● **Brief**
Return every record verbatim, omitting all pictures.

● **Input for this task**
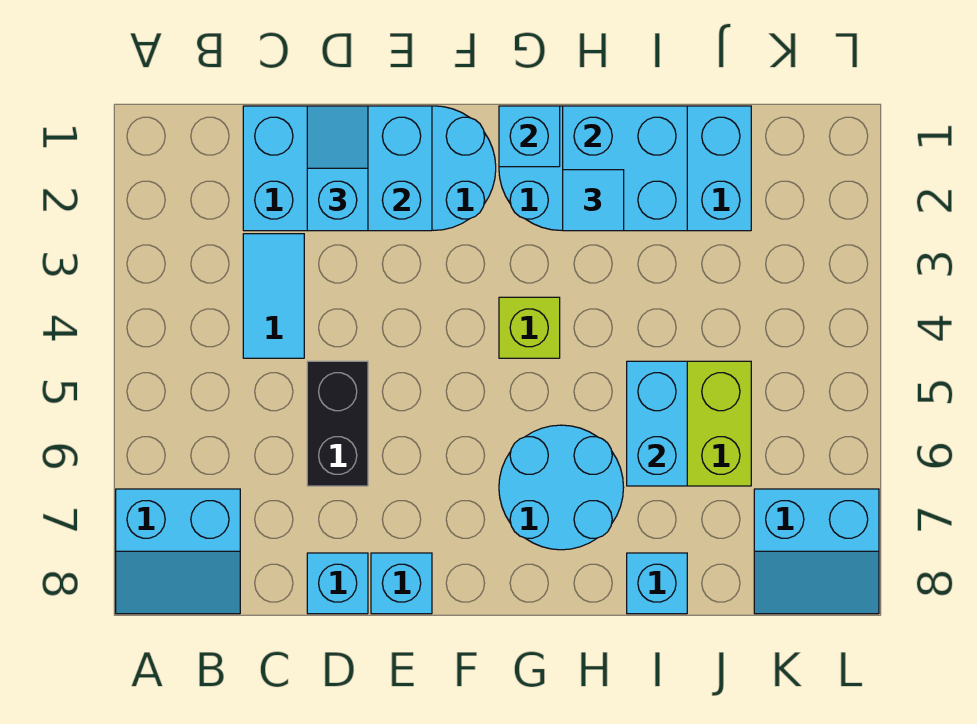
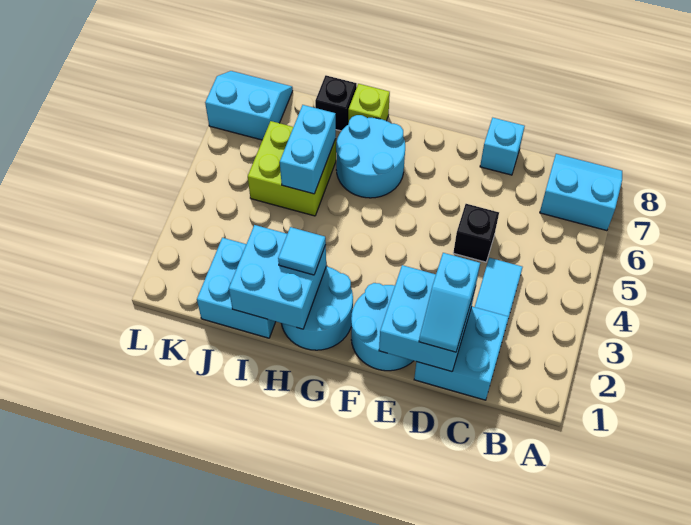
black 1x2 brick [307,361,368,486] -> black 1x1 brick [453,204,499,262]
cyan 1x1 brick [371,553,432,614] -> none
cyan 1x1 brick [499,106,560,167] -> none
lime 1x1 brick [499,297,560,358] -> lime 1x1 brick moved to [348,84,390,124]
cyan 1x1 brick [627,553,687,614] -> black 1x1 brick [315,75,357,131]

● **Solution below**
black 1x2 brick [307,361,368,486] -> black 1x1 brick [453,204,499,262]
cyan 1x1 brick [371,553,432,614] -> none
cyan 1x1 brick [499,106,560,167] -> none
lime 1x1 brick [499,297,560,358] -> lime 1x1 brick moved to [348,84,390,124]
cyan 1x1 brick [627,553,687,614] -> black 1x1 brick [315,75,357,131]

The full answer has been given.